> **Problem to solve**
In the entries below, how many lines hold the word "plate"? Answer with the number only.

*** Data in this exercise ***

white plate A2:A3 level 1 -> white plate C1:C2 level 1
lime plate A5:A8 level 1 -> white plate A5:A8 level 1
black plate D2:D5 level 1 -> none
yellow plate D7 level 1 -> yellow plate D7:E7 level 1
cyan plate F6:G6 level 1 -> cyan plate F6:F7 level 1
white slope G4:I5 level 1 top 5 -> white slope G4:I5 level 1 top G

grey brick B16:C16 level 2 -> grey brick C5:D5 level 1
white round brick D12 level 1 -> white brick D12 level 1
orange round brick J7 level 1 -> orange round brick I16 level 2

*** End of Data in this exercise ***

> **Written solution**
5